THE PROBLEM: The answer must reproduce the listing exactly, with every picture left out.

GIVEN INFORMATION:
=-=-=
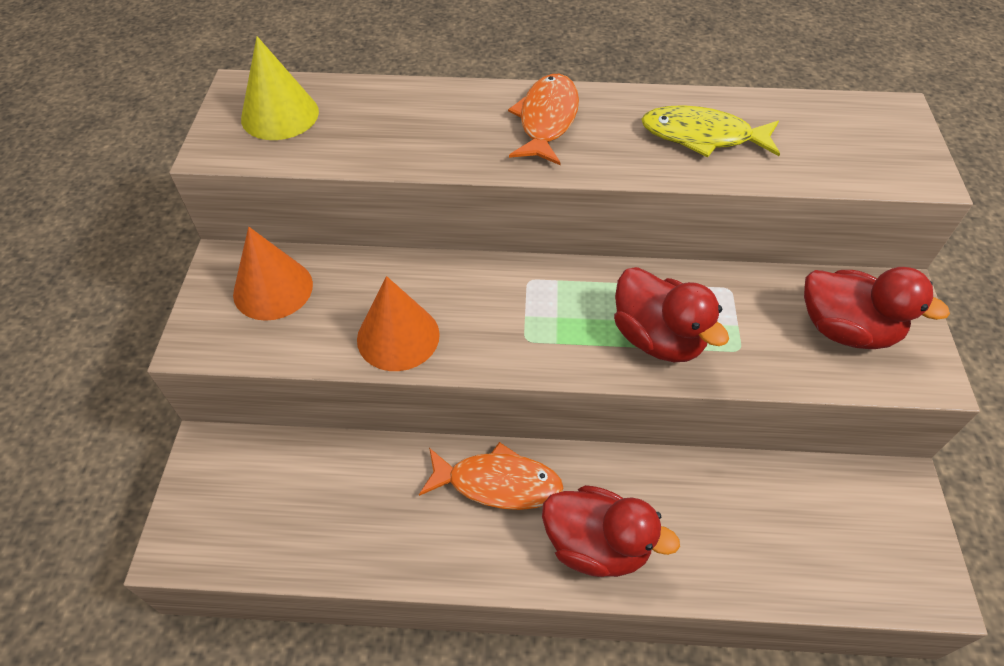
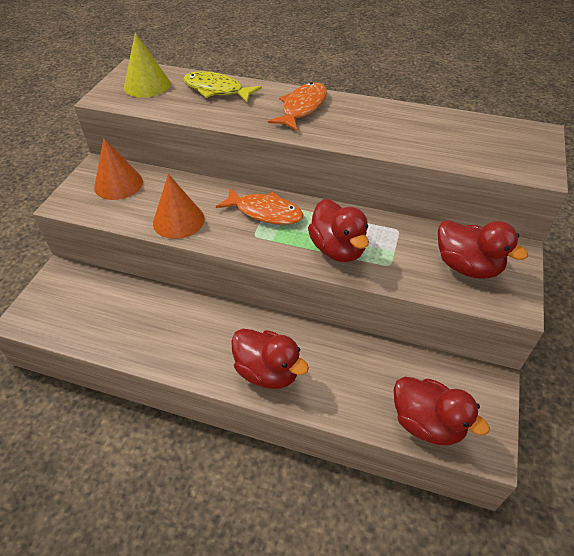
camera: 15 degrees right, 5 degrees down
(497, 483) = (220, 324): orange fish -> orange fish (265, 212)
(703, 136) = (397, 129): yellow fish -> yellow fish (217, 90)
(843, 570) = (427, 423): none -> red duck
=-=-=
TASK OUTPUT:
camera: 15 degrees right, 5 degrees down
(497, 483) = (220, 324): orange fish -> orange fish (265, 212)
(703, 136) = (397, 129): yellow fish -> yellow fish (217, 90)
(843, 570) = (427, 423): none -> red duck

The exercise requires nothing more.